++++ EXTRACTED MATERIAL ++++

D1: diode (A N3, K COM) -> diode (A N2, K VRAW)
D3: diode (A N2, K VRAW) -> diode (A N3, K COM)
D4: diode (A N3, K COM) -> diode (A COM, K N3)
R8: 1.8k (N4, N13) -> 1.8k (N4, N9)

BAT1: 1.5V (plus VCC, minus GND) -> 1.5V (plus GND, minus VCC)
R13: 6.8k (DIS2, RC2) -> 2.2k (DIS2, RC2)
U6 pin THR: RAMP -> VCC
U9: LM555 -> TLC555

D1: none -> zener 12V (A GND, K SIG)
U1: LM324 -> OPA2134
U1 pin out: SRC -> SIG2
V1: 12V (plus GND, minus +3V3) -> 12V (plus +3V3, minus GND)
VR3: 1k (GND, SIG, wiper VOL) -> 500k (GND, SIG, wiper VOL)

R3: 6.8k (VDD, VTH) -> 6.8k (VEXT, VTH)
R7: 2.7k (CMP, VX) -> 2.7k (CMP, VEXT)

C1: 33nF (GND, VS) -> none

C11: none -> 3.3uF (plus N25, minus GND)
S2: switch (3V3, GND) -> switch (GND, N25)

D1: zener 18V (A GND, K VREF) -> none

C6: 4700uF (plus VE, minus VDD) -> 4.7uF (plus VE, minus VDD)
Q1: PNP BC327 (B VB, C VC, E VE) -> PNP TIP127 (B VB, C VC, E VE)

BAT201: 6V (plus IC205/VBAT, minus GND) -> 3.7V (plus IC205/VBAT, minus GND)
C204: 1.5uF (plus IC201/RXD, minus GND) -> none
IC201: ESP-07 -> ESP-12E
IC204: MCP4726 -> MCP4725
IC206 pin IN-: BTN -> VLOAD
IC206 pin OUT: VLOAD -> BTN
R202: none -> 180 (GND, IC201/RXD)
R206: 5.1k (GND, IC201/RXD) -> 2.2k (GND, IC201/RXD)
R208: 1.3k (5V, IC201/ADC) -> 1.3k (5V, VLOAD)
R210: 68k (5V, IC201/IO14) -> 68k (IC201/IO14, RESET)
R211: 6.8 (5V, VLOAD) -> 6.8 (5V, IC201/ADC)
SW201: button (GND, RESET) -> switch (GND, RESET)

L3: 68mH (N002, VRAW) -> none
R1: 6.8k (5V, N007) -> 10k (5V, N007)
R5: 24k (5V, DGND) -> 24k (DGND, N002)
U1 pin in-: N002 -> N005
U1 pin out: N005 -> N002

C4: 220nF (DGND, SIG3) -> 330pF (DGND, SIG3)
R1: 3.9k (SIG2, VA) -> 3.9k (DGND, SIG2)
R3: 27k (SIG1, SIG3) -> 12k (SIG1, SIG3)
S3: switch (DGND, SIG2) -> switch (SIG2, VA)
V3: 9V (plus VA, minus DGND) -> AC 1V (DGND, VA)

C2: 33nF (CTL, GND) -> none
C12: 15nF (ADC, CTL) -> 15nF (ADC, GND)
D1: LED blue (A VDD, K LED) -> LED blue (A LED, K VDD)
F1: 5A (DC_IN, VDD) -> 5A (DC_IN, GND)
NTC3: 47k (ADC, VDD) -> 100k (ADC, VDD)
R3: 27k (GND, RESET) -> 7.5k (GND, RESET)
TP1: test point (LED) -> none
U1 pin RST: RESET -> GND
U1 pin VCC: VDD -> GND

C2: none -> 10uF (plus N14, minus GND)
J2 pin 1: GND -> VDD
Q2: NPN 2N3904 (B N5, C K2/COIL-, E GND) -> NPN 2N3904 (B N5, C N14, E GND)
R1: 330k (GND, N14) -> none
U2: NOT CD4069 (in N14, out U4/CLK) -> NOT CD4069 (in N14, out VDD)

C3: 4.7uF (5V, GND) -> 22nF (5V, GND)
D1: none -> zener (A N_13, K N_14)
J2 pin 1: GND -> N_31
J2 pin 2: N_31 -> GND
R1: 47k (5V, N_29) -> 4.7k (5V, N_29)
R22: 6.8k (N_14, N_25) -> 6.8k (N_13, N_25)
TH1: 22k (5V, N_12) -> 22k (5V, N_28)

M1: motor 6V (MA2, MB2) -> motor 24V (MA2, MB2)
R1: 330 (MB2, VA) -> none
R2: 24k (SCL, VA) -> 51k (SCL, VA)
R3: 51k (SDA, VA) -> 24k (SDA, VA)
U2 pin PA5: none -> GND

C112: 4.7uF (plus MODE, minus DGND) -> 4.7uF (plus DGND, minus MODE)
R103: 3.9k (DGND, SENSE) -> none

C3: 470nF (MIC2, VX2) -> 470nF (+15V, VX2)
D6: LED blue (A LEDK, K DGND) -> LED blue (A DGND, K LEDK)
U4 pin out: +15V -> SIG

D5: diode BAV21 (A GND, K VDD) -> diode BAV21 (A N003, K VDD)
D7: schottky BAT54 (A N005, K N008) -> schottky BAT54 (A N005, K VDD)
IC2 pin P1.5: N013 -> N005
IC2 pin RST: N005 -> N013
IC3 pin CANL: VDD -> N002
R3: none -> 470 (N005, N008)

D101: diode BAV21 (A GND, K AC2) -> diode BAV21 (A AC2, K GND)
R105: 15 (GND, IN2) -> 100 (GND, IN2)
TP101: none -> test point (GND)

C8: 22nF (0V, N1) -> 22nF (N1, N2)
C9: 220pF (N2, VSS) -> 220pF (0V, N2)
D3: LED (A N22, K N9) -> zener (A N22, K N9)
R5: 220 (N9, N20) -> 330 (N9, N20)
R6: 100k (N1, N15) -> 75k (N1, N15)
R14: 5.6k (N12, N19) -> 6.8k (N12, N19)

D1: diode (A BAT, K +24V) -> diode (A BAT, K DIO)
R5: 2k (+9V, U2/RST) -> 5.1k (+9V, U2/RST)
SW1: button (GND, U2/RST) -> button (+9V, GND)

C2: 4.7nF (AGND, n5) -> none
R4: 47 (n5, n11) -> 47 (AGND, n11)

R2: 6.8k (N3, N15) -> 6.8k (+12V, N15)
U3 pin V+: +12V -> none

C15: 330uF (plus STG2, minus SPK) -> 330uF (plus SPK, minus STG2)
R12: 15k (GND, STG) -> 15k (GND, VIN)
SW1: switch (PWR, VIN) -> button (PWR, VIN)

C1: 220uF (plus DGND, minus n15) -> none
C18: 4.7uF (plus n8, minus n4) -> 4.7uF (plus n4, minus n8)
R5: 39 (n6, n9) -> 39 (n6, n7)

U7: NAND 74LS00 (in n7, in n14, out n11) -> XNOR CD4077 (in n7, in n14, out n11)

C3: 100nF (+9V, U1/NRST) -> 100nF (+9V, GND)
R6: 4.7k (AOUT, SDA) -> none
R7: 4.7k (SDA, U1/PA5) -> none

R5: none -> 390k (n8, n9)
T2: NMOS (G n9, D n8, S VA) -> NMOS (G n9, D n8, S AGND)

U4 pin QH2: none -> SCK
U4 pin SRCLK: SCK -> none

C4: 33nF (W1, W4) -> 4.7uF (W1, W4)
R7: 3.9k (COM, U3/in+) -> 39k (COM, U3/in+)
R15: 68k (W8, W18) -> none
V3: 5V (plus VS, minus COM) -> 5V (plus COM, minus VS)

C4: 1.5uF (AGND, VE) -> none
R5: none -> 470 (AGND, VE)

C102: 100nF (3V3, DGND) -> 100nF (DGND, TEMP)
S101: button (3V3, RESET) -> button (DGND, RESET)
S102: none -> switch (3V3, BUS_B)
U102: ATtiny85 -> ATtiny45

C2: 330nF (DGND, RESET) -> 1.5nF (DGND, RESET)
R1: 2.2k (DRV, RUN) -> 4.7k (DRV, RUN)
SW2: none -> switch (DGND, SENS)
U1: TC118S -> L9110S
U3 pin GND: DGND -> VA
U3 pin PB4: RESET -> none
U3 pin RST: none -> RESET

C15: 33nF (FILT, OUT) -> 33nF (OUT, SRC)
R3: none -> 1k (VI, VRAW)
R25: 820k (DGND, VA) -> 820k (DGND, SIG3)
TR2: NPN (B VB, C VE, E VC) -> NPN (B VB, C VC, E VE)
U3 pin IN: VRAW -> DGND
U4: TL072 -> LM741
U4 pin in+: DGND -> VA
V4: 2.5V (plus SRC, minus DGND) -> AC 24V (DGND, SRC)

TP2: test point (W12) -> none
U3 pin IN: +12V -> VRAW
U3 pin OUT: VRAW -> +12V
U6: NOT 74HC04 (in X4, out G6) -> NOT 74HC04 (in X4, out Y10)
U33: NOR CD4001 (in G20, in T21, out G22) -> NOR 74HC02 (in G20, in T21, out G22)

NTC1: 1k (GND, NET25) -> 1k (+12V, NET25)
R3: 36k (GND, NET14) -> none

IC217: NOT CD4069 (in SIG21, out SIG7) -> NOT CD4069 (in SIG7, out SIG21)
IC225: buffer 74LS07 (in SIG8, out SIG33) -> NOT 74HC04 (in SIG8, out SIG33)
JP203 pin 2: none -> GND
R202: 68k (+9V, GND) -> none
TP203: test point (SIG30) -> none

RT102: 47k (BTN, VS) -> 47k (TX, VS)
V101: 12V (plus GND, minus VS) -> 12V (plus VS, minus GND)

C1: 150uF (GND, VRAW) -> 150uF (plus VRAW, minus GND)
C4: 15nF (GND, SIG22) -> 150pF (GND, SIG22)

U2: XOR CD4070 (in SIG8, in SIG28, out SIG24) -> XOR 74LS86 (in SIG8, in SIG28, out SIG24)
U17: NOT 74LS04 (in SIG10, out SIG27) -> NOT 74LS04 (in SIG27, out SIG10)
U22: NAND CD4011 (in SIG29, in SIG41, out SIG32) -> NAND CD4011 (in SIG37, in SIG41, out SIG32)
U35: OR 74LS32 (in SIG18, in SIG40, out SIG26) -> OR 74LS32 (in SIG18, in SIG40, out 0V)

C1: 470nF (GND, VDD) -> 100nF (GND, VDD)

++++

### WORK ORDER
From the records above, transcribe without alteration every line from the one with "U2: XOR CD4070" to the one with "U35: OR 74LS32", inclusive.

### WRITTEN SOLUTION
U2: XOR CD4070 (in SIG8, in SIG28, out SIG24) -> XOR 74LS86 (in SIG8, in SIG28, out SIG24)
U17: NOT 74LS04 (in SIG10, out SIG27) -> NOT 74LS04 (in SIG27, out SIG10)
U22: NAND CD4011 (in SIG29, in SIG41, out SIG32) -> NAND CD4011 (in SIG37, in SIG41, out SIG32)
U35: OR 74LS32 (in SIG18, in SIG40, out SIG26) -> OR 74LS32 (in SIG18, in SIG40, out 0V)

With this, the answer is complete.